Task prompt: Locate the line containing "(435, 236) = (437, 317): white" in the material below; repeat it and every line after it, exactly as written.
_ _ _ _ _ _ _
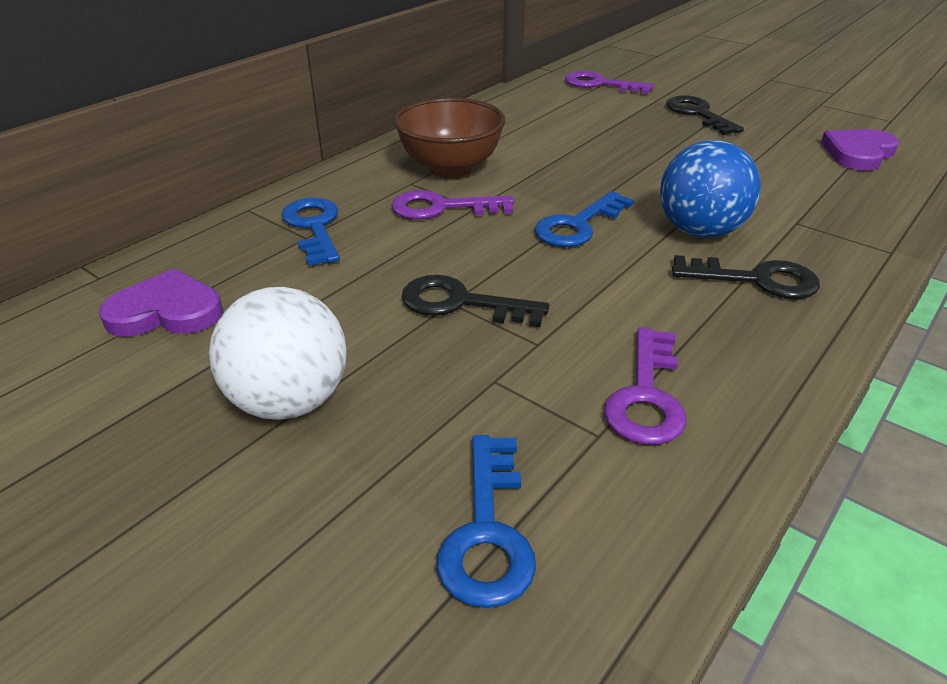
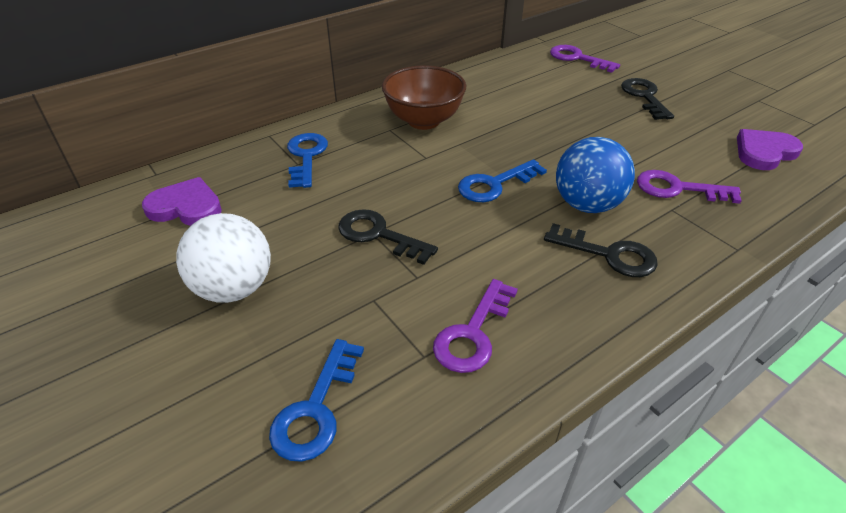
camera: 15 degrees right, 5 degrees up
(442, 207) = (402, 154): purple key -> purple key (678, 188)

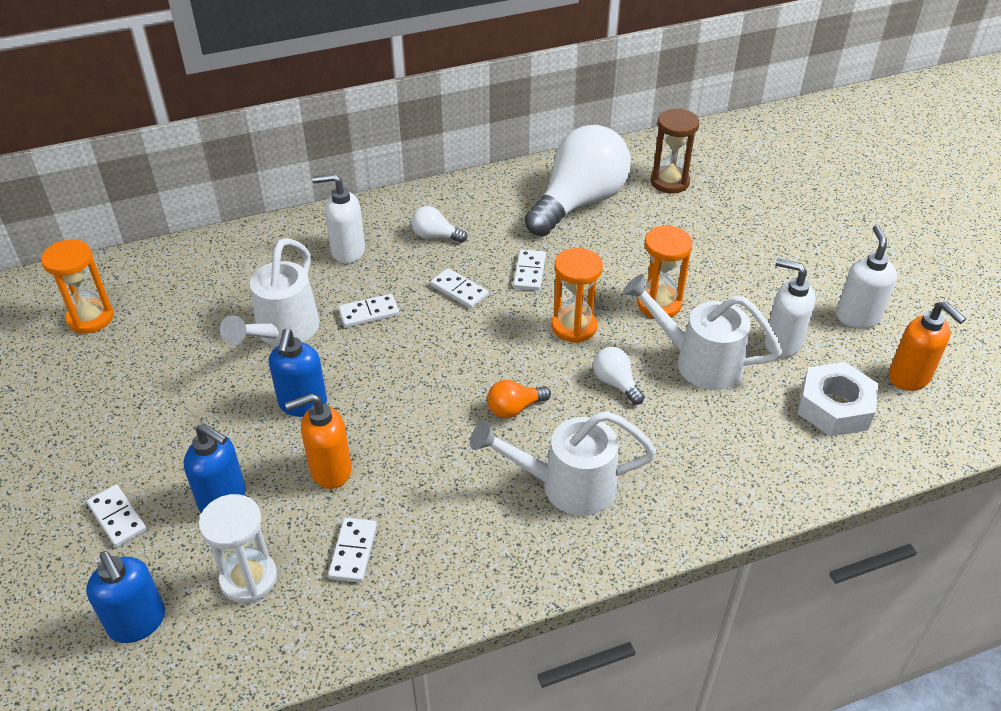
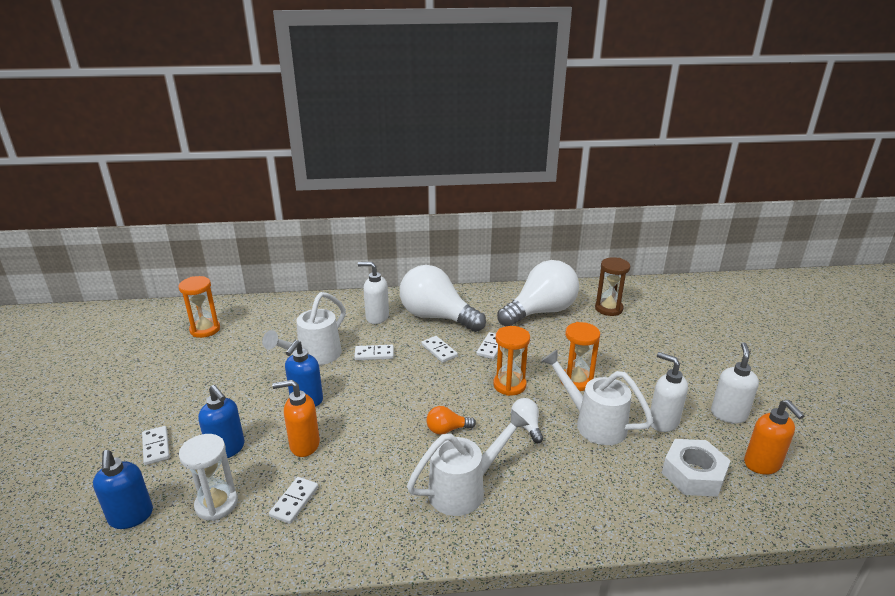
camera: 15 degrees right, 15 degrees down
(435, 236) = (437, 317): white light bulb -> white light bulb, size x2.41
(566, 486) = (464, 489): white watering can -> white watering can turned 135 degrees clockwise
_ _ _ _ _ _ _
Solution to the exercise:
(435, 236) = (437, 317): white light bulb -> white light bulb, size x2.41
(566, 486) = (464, 489): white watering can -> white watering can turned 135 degrees clockwise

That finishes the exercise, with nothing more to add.